_Supplied material_
========================================================================
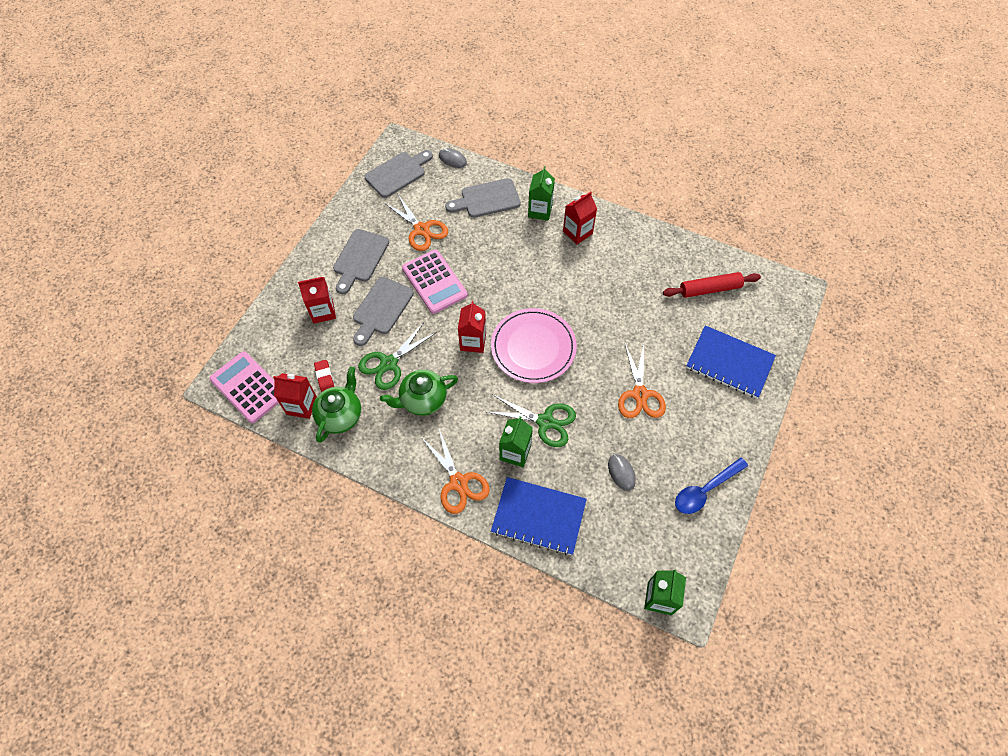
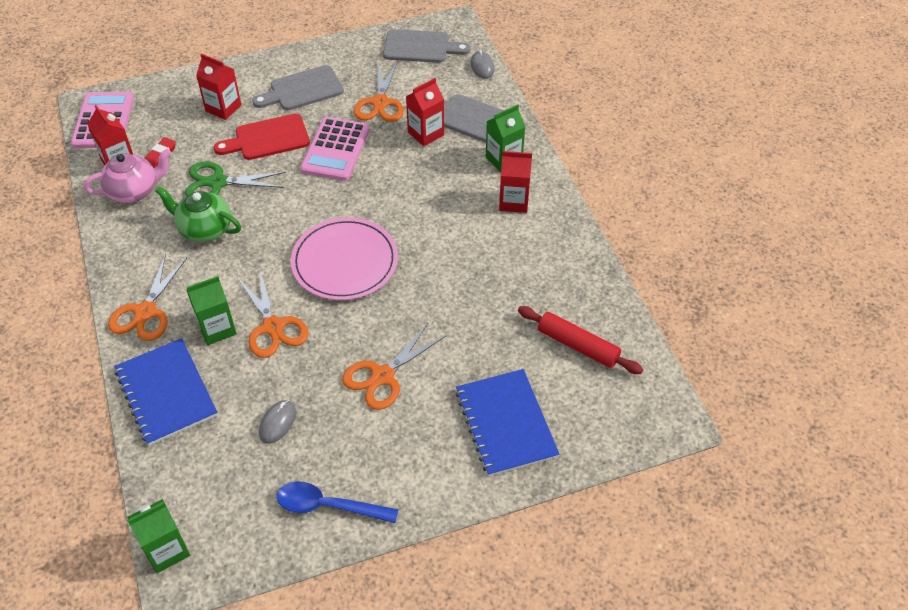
camera: 45 degrees right, 10 degrees down
(340, 415) = (134, 191): green teapot -> pink teapot
(381, 309) = (267, 138): grey cutting board -> red cutting board
(473, 342) = (302, 218): red carton -> red carton (425, 133)
(545, 422) = (273, 327): green scissors -> orange scissors

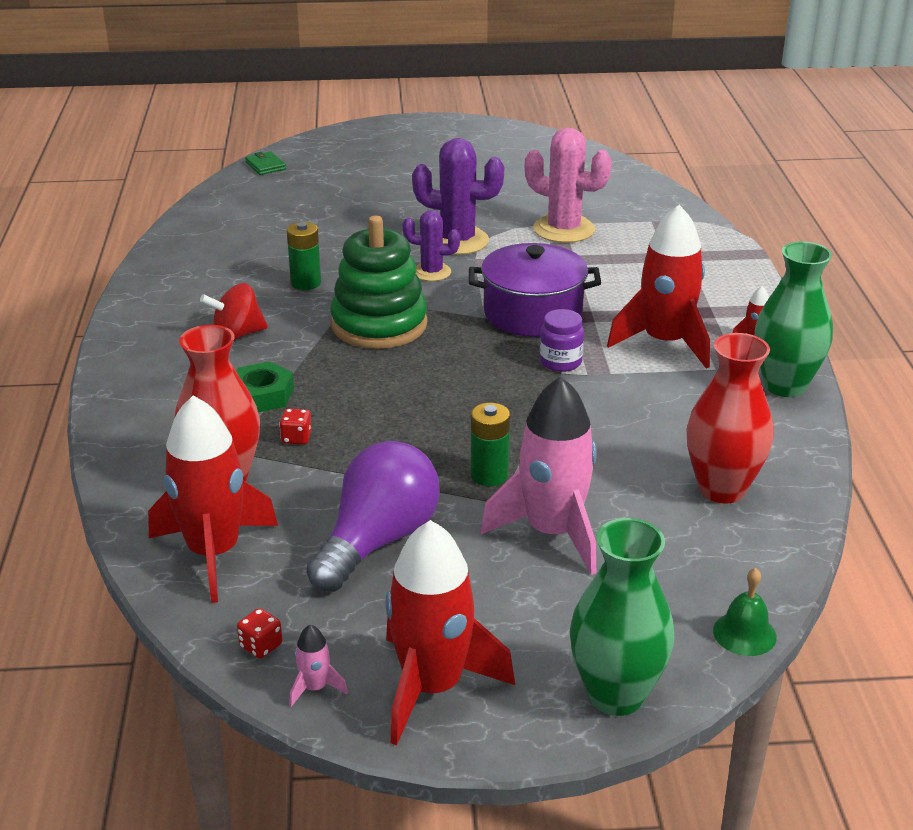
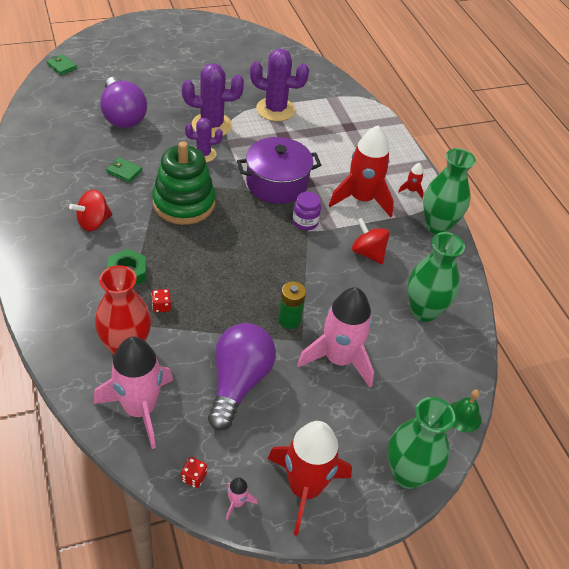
camera: 20 degrees left, 15 degrees up
(213, 553) = (140, 409): red rocket -> pink rocket
(306, 283) = (124, 171): green battery -> green wallet
(329, 222) = (123, 116): none -> purple light bulb
(564, 229) = (275, 109): pink cactus -> purple cactus
(651, 408) = (368, 253): none -> red spinning top
(721, 489) = (423, 311): red vase -> green vase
========================================================================
Transcribe the listing exactly; skip the pictures.

_Exercise answer_
camera: 45 degrees right, 10 degrees down
(340, 415) = (134, 191): green teapot -> pink teapot
(381, 309) = (267, 138): grey cutting board -> red cutting board
(473, 342) = (302, 218): red carton -> red carton (425, 133)
(545, 422) = (273, 327): green scissors -> orange scissors

camera: 20 degrees left, 15 degrees up
(213, 553) = (140, 409): red rocket -> pink rocket
(306, 283) = (124, 171): green battery -> green wallet
(329, 222) = (123, 116): none -> purple light bulb
(564, 229) = (275, 109): pink cactus -> purple cactus
(651, 408) = (368, 253): none -> red spinning top
(721, 489) = (423, 311): red vase -> green vase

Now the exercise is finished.